TASK TO CARRY OUT:
Extract exactly and only the lines of the data below, starting at the line with "camera: 15 degrees left, 20 degrees down" and stopping after the final line.
-------- PROVIDED ENTRIES --------
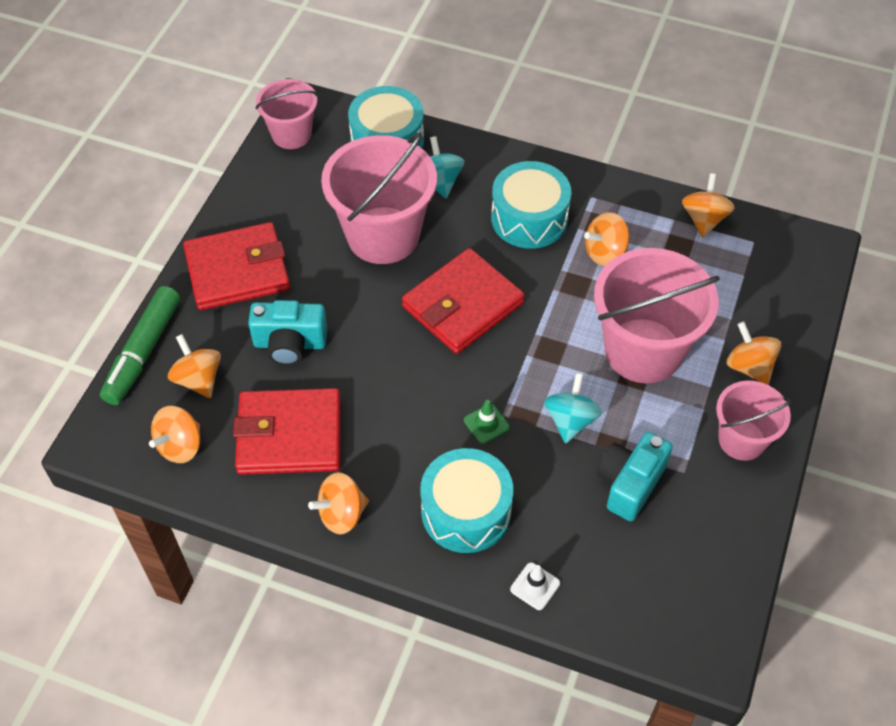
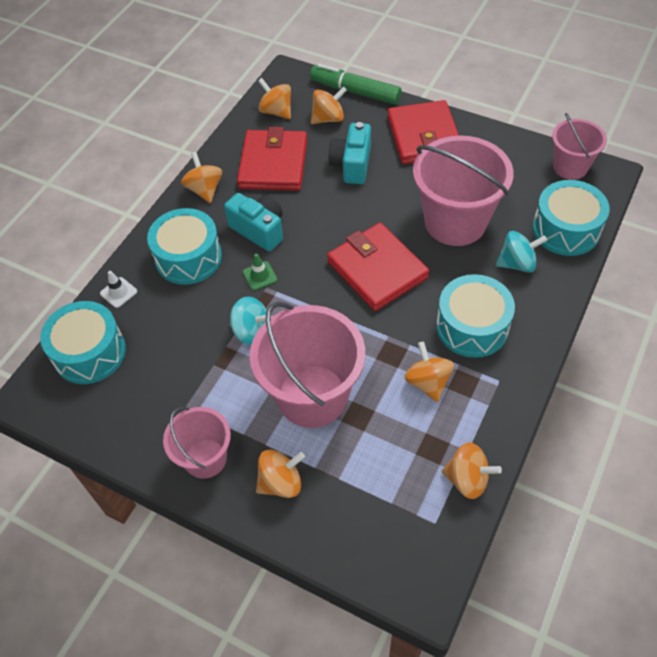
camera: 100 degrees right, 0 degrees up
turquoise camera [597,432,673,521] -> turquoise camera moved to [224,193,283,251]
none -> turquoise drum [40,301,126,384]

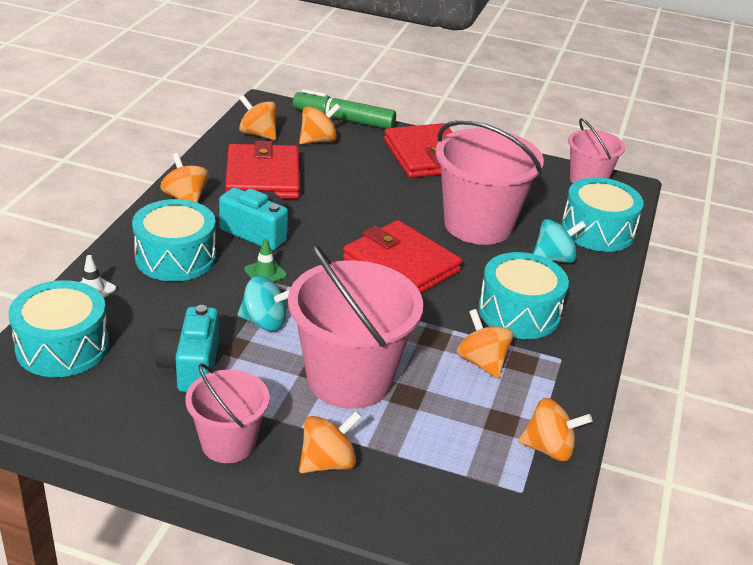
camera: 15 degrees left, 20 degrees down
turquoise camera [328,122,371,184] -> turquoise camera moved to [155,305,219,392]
--------
RESPONSE:
camera: 15 degrees left, 20 degrees down
turquoise camera [328,122,371,184] -> turquoise camera moved to [155,305,219,392]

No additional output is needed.